Data items:
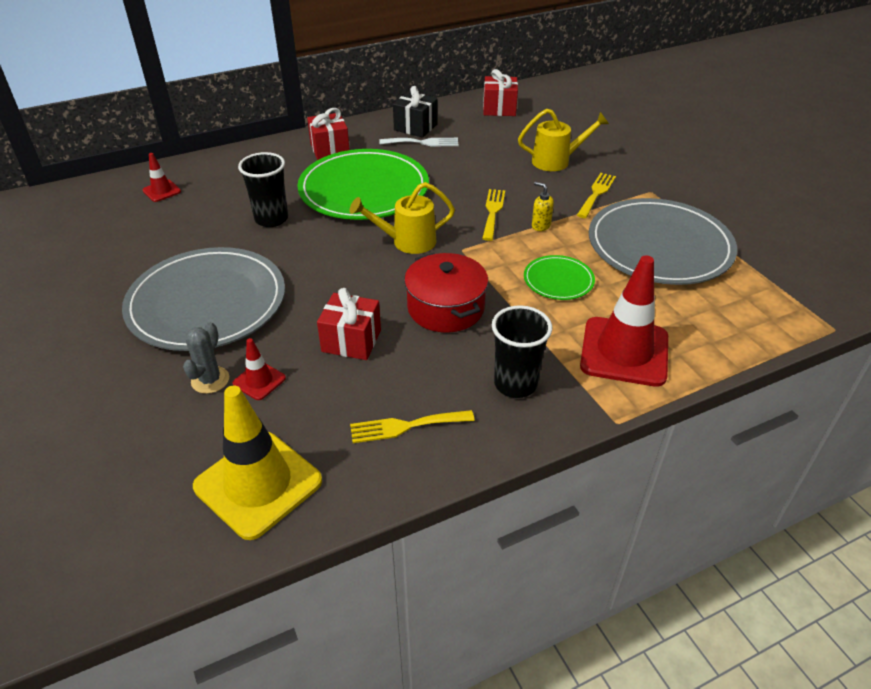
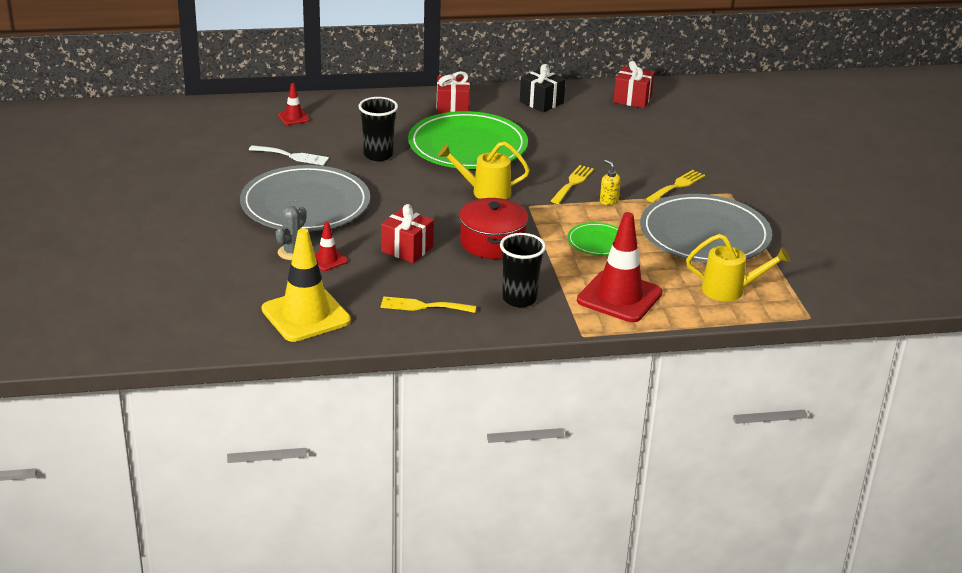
camera: 15 degrees right, 10 degrees down
(423, 142) = (541, 117): white fork -> white fork (292, 156)
(556, 161) = (658, 153): yellow watering can -> yellow watering can (729, 290)

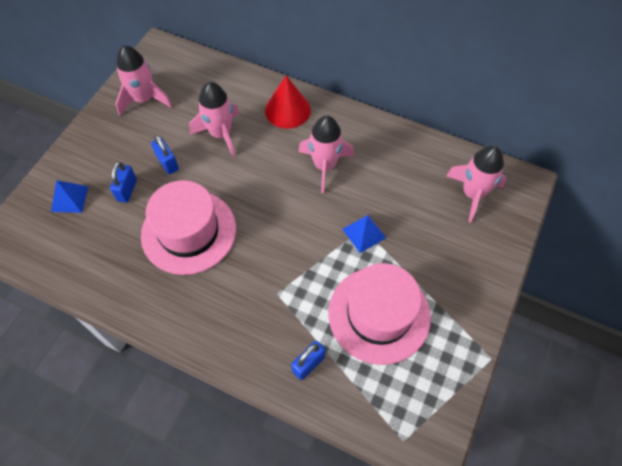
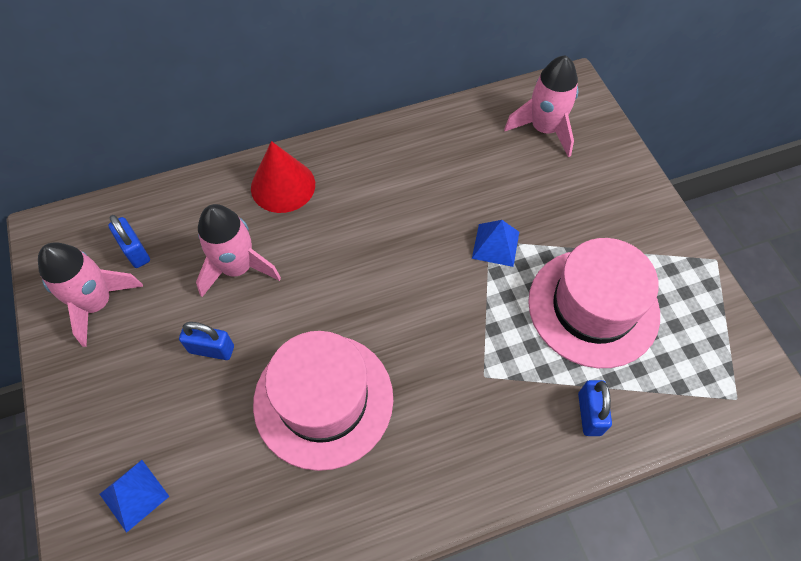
camera: 45 degrees left, 0 degrees up
(127, 190) = (197, 420): blue padlock -> blue padlock (135, 251)
(324, 166) = (385, 212): pink rocket -> none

> [THE TASK]:
Check each line of the records for the word "degrees", and show the lines that contain it.

> [ANSWER FOR THIS EXERCISE]:
camera: 15 degrees right, 10 degrees down
camera: 45 degrees left, 0 degrees up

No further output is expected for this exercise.